◆ WHAT NEEDS TO BE DONE ◆
Return only the lines of the data below from the line with "red ring: 3 -> 2" up to and including the line with "yellow carrot: 6 -> 4", exactly as written, with the pictures omitted.

ENTRIES SHOWN Start Marker

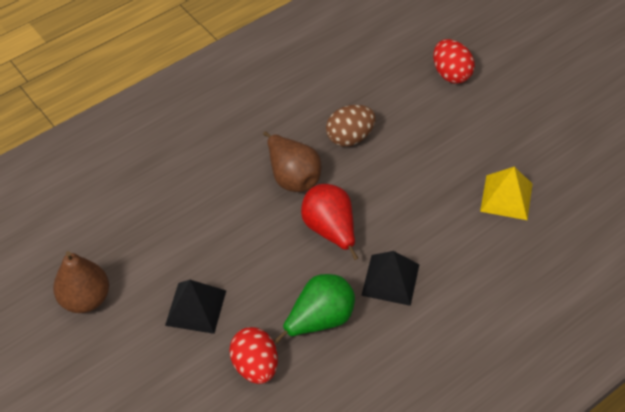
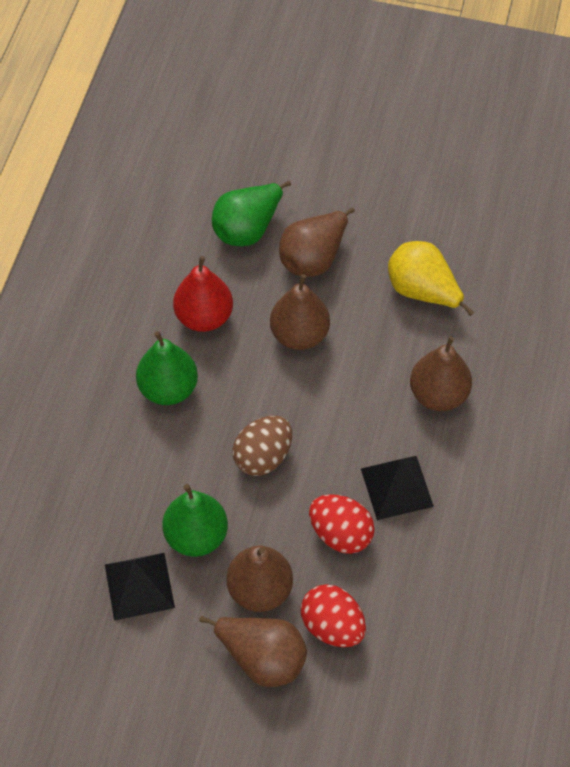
brown pear: 2 -> 5
green pear: 1 -> 3
yellow pear: 0 -> 1
yellow pyramid: 1 -> 0

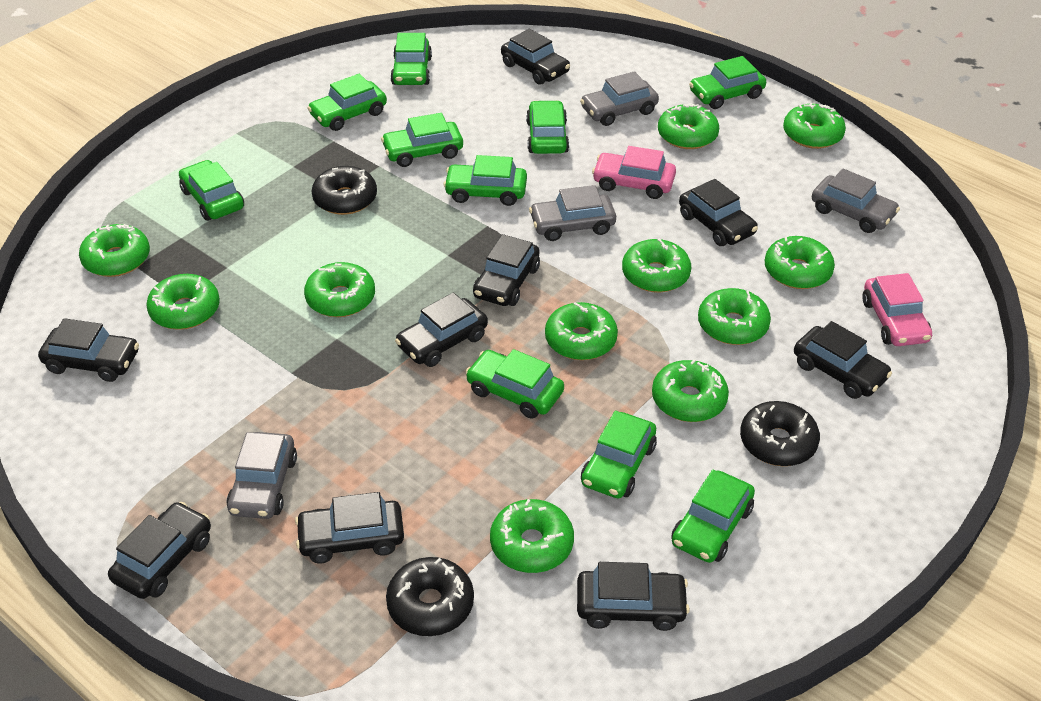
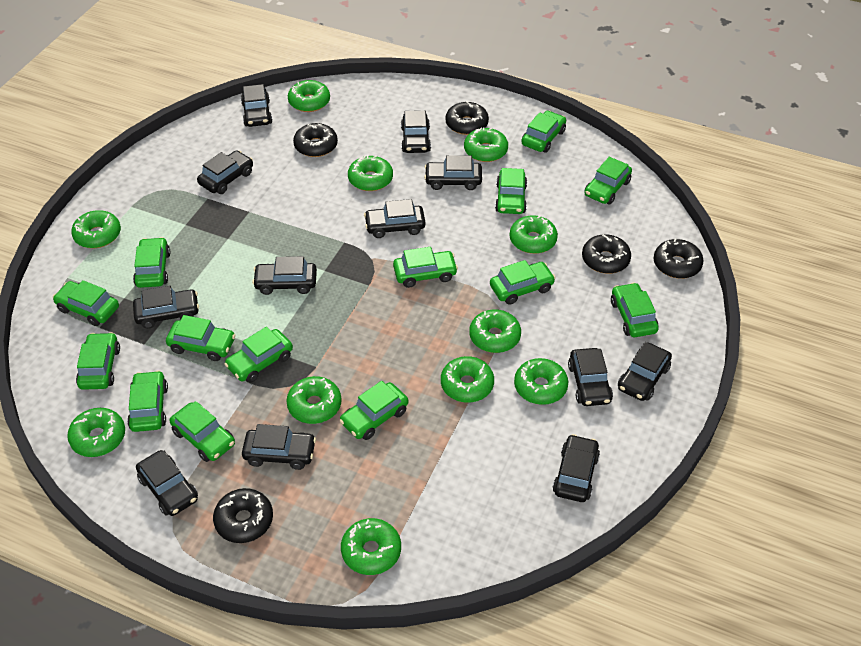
black car: 9 -> 12
black donut: 3 -> 5
green car: 10 -> 14
grey car: 4 -> 0
pink car: 2 -> 0

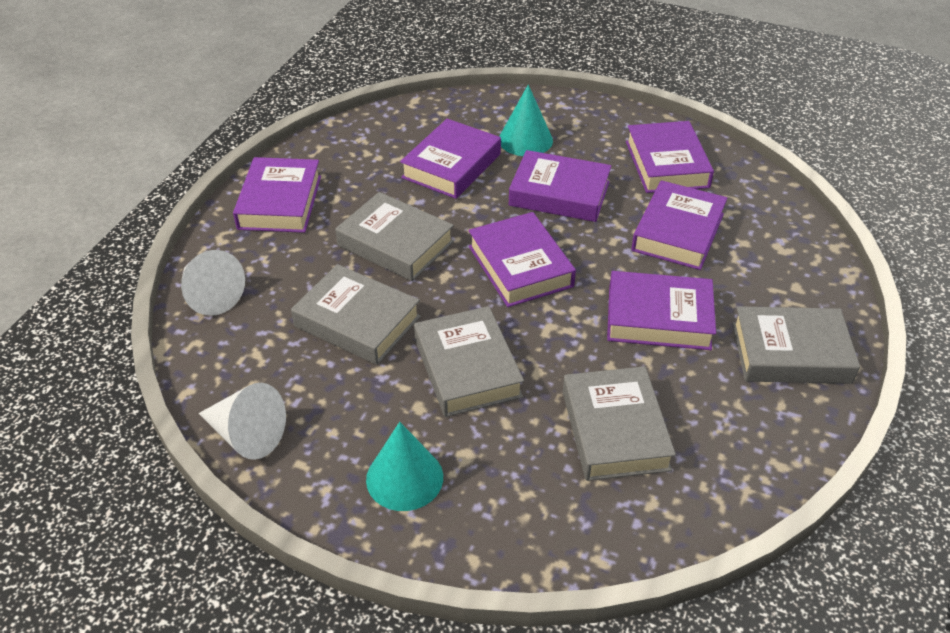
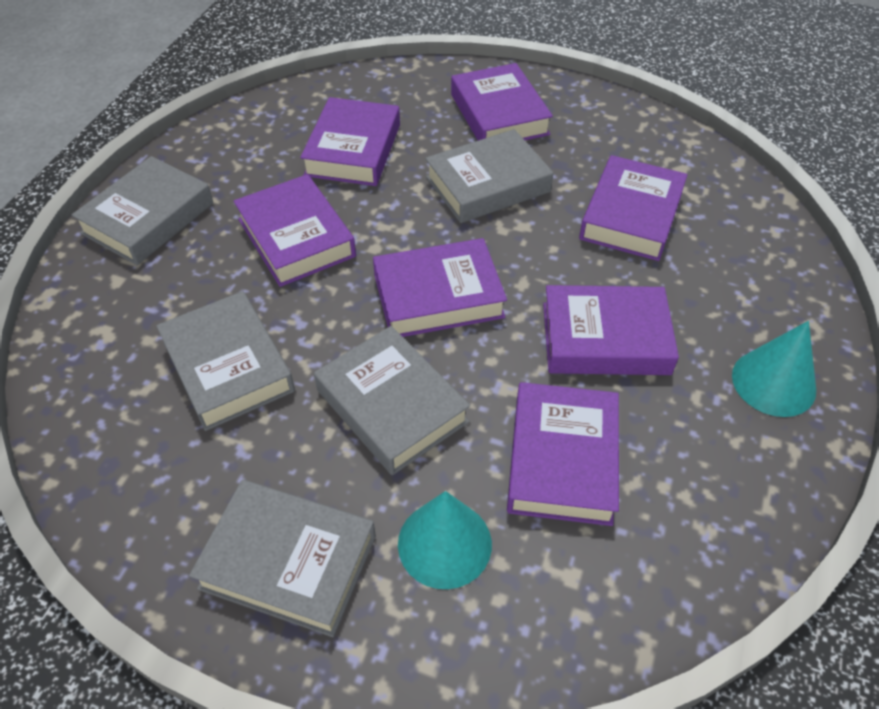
white cone: 2 -> 0

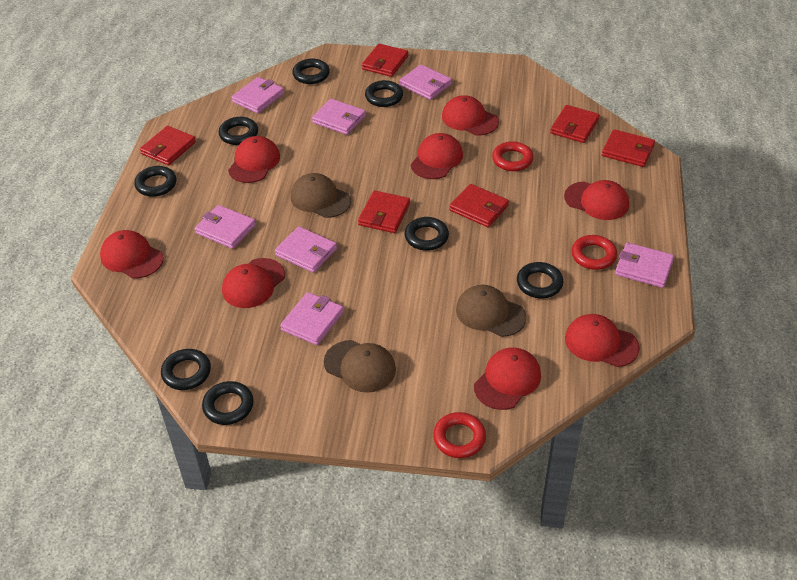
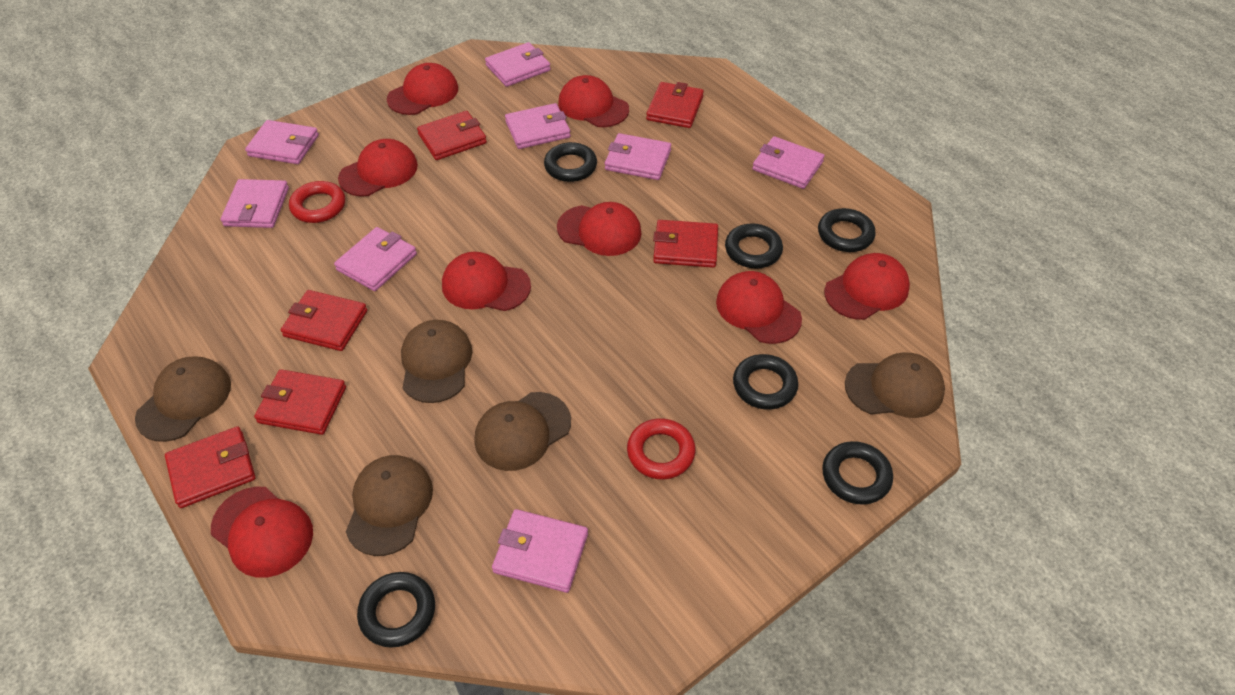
black ring: 8 -> 6
brown cap: 3 -> 5
pink wallet: 7 -> 8
red ring: 3 -> 2

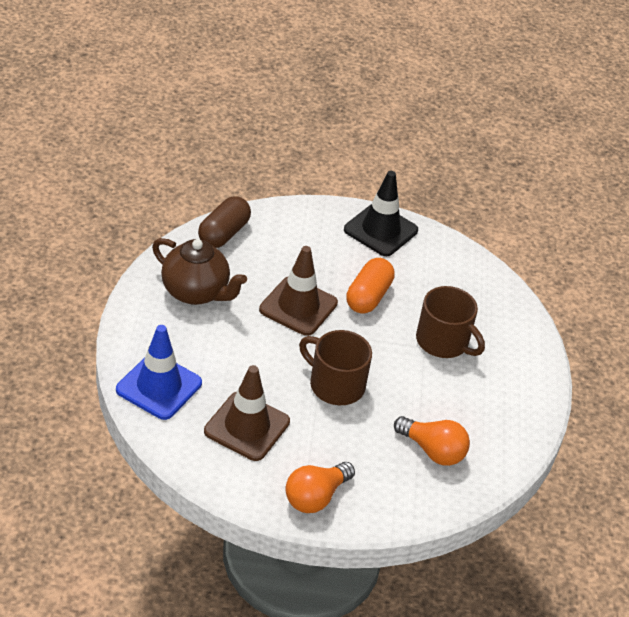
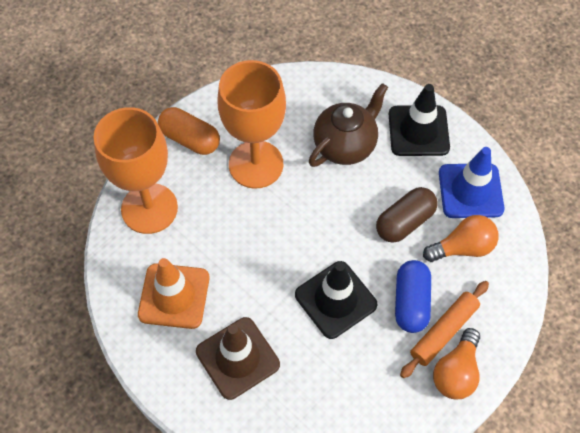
black traffic cone: 1 -> 2
blue capsule: 0 -> 1
brown mug: 2 -> 0
brown traffic cone: 2 -> 1
orange goblet: 0 -> 2
orange rolling pin: 0 -> 1
orange traffic cone: 0 -> 1

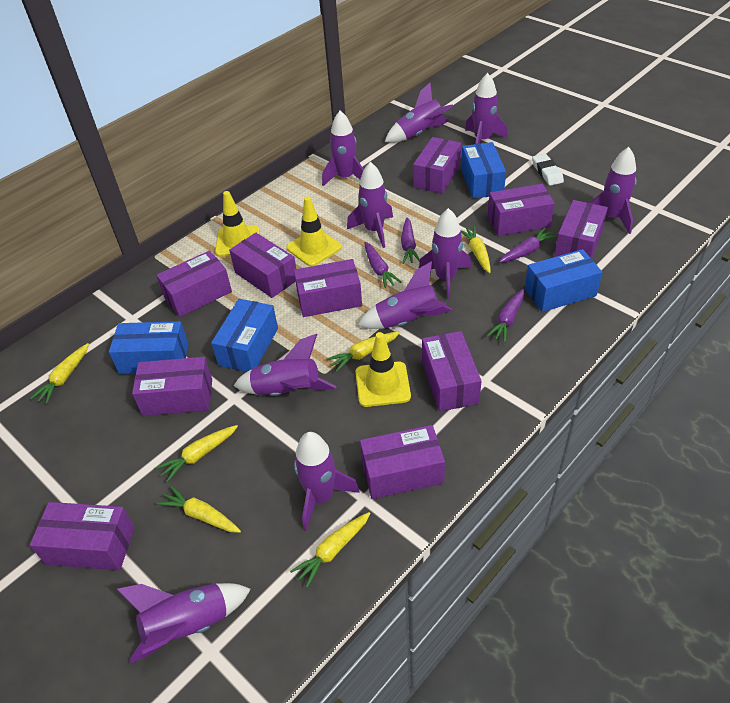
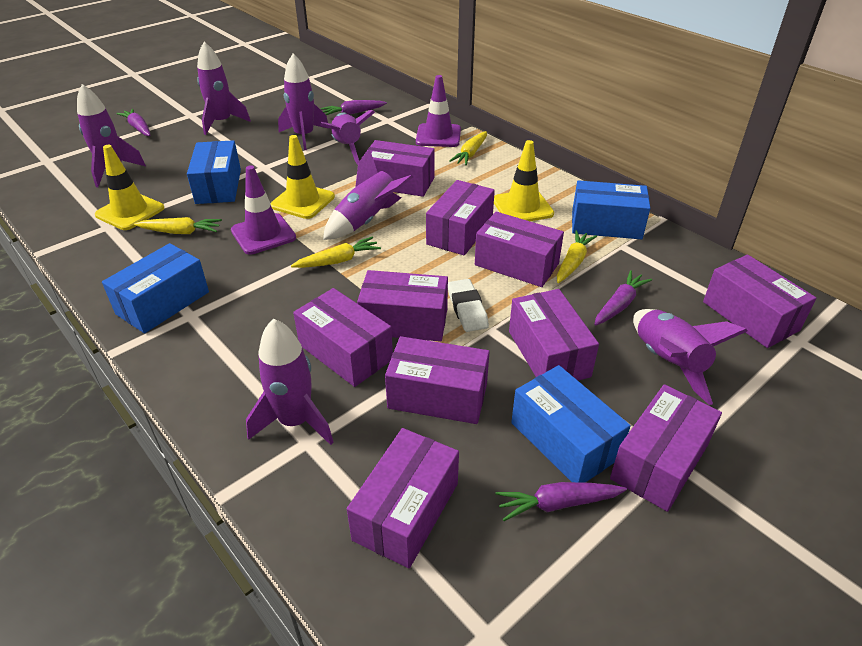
purple rocket: 10 -> 7
purple traffic cone: 0 -> 2
yellow carrot: 6 -> 4

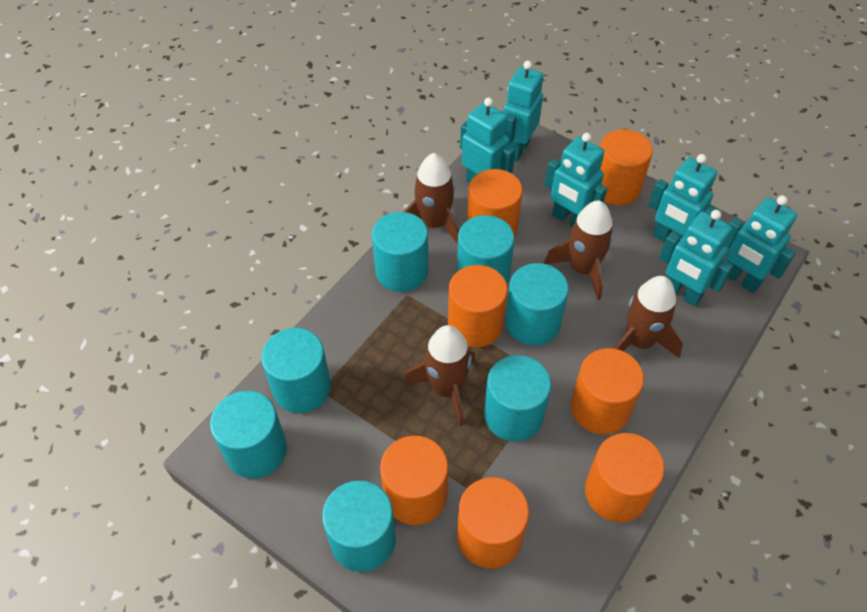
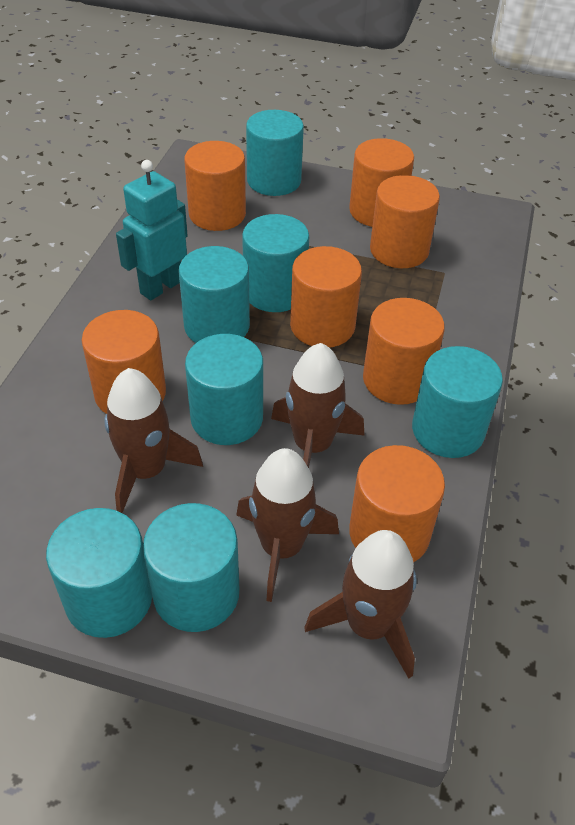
turquoise robot: 6 -> 1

ENTRIES SHOWN End Marker

◆ RESULT FOR THIS TASK ◆
red ring: 3 -> 2

black traffic cone: 1 -> 2
blue capsule: 0 -> 1
brown mug: 2 -> 0
brown traffic cone: 2 -> 1
orange goblet: 0 -> 2
orange rolling pin: 0 -> 1
orange traffic cone: 0 -> 1

purple rocket: 10 -> 7
purple traffic cone: 0 -> 2
yellow carrot: 6 -> 4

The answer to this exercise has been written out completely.